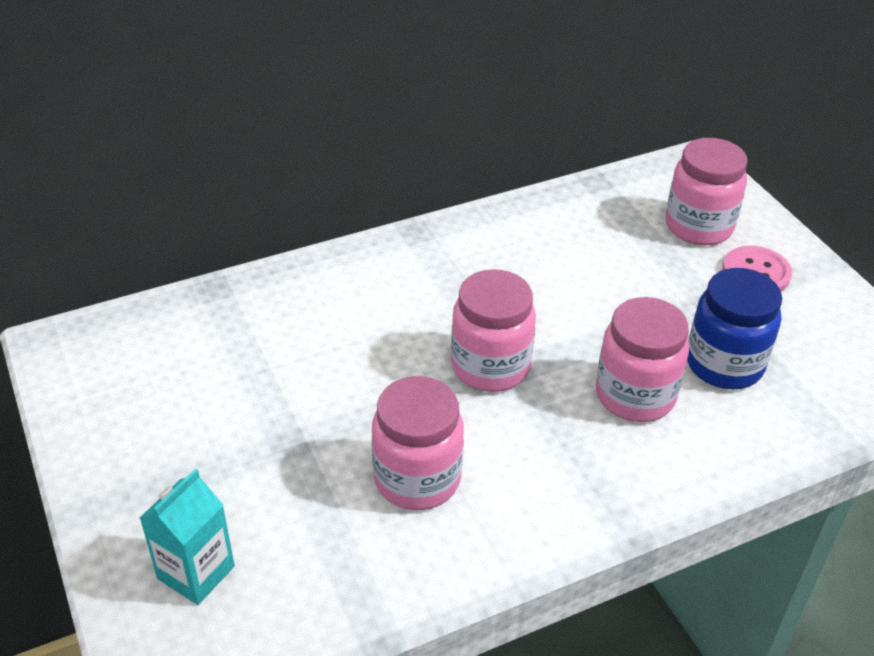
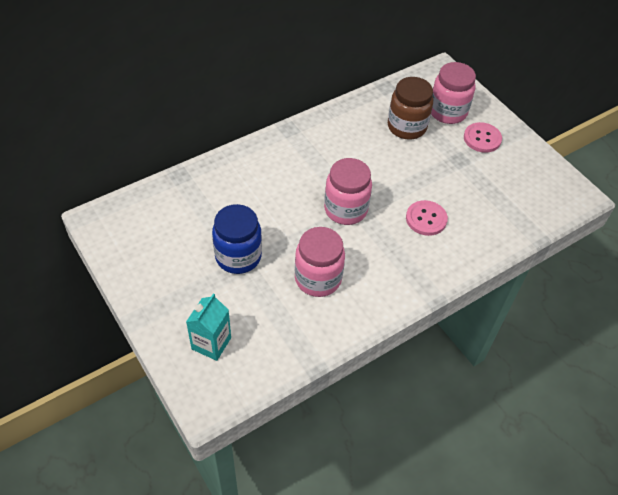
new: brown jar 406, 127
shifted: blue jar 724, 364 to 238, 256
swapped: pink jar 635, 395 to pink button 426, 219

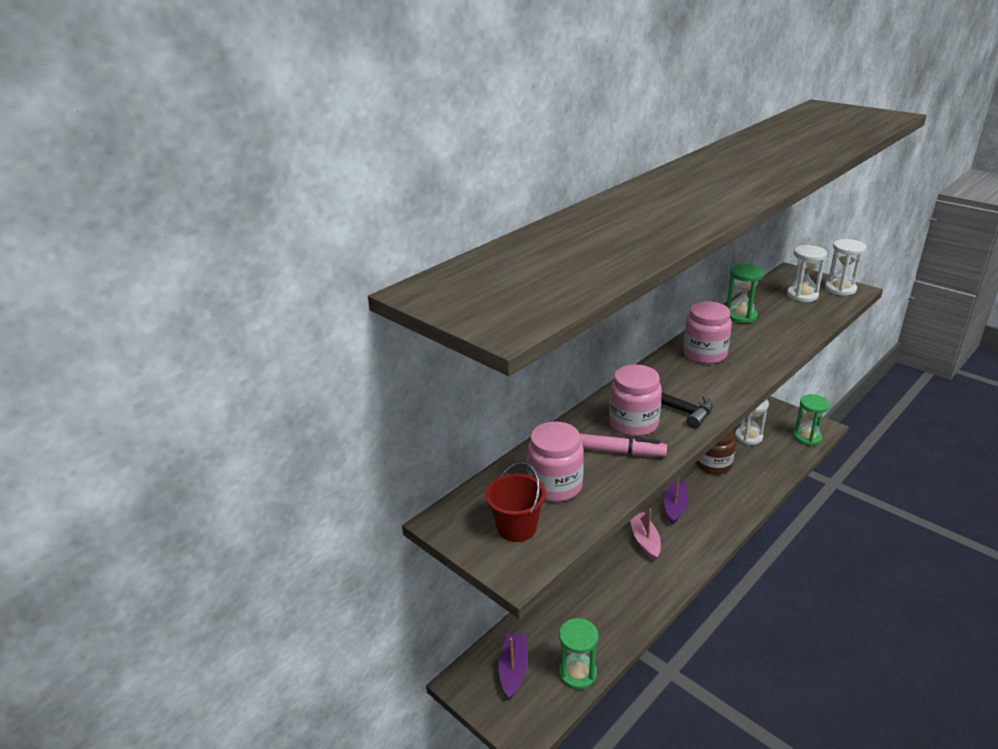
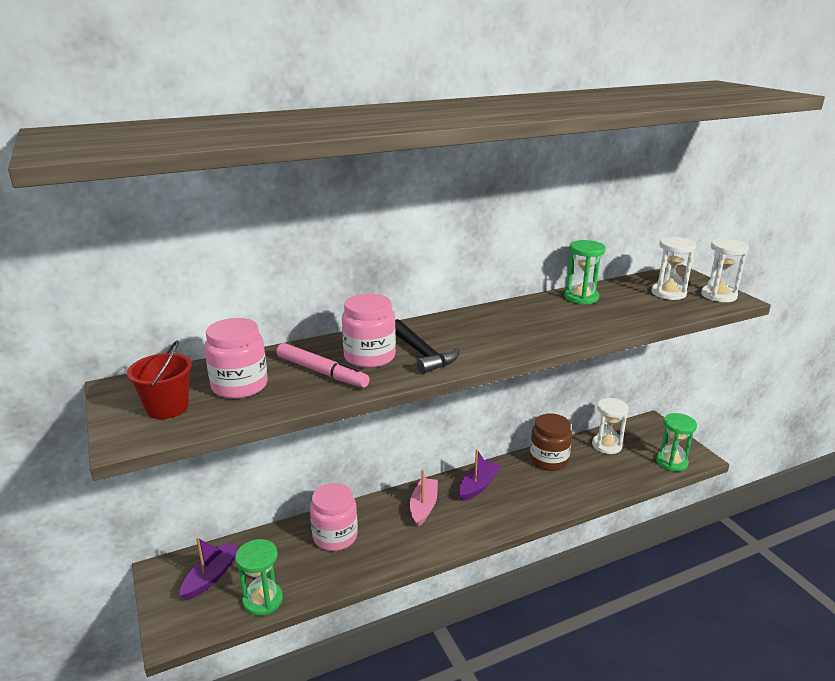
shifted: pink jar 705, 354 to 335, 536

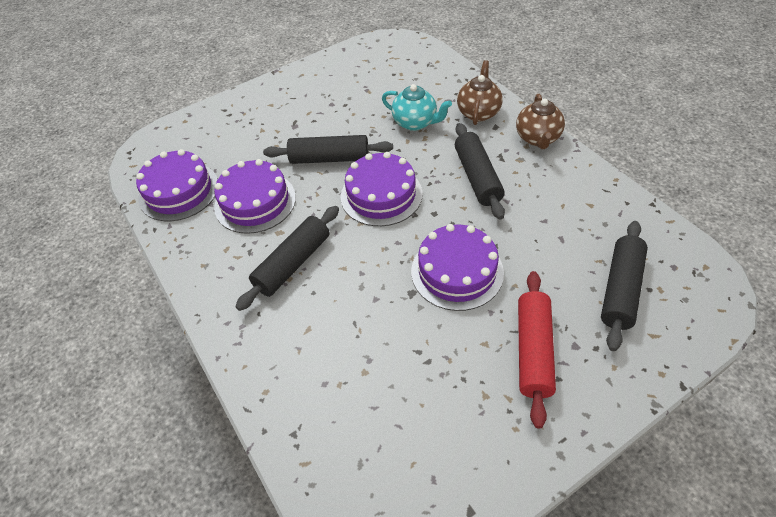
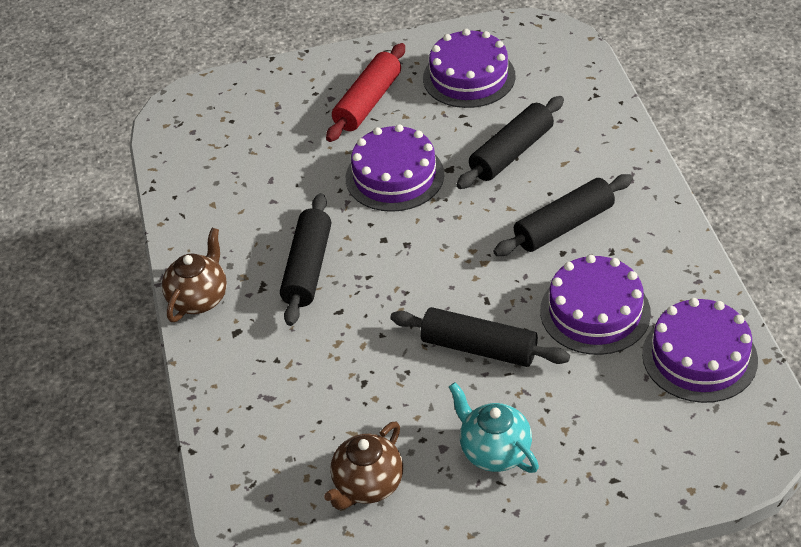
shifted: brown teapot 478, 112 to 367, 485; turquoise teapot 415, 123 to 494, 451; purple cake 381, 195 to 469, 77; black rolling pin 621, 290 to 511, 152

____________

EXERCISE GOAL ▸ Go through the material above and count the lines that include "pink". Give the number alone.

TASK RESPONSE ▸ 2